## Exercise aim
Look through the material below. Copy every line with the string "brown" in it.

START Supplied data

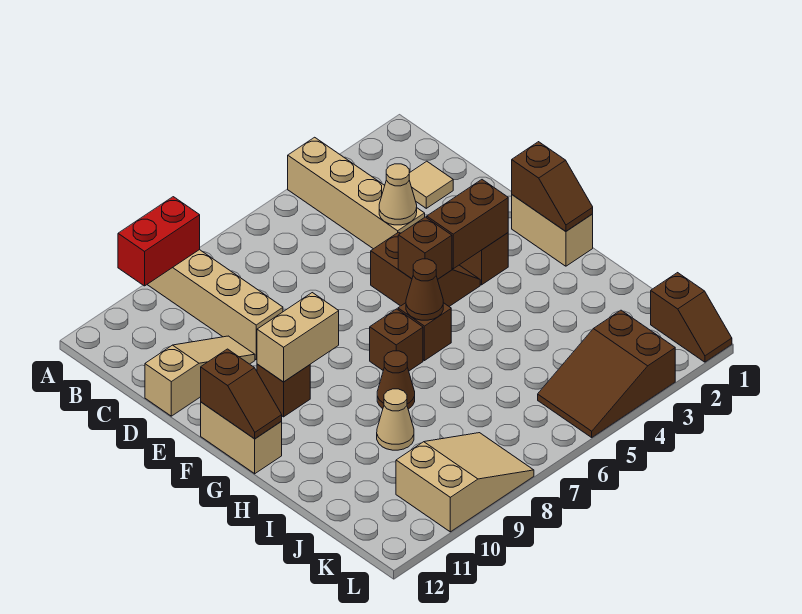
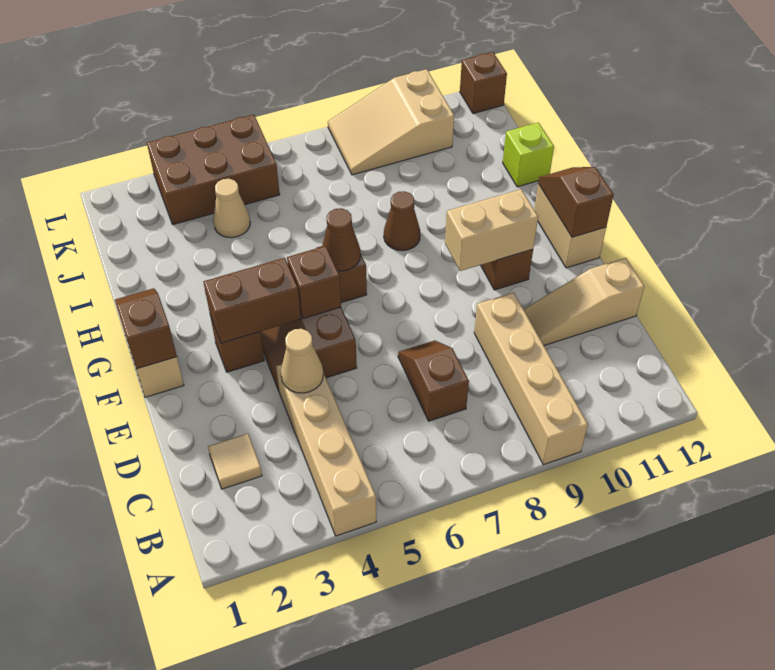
red brick A9:A10 level 2 -> none
brown brick G7 level 1 -> brown brick L12 level 1
tan cone I9 level 1 -> tan cone J4 level 1
none -> lime brick I12 level 1
brown slope K1:L1 level 1 top K -> brown slope C7:D7 level 1 top C
brown slope K3:L5 level 1 top 3 -> brown brick K3:L5 level 1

END Supplied data

## Answer area
brown brick G7 level 1 -> brown brick L12 level 1
brown slope K1:L1 level 1 top K -> brown slope C7:D7 level 1 top C
brown slope K3:L5 level 1 top 3 -> brown brick K3:L5 level 1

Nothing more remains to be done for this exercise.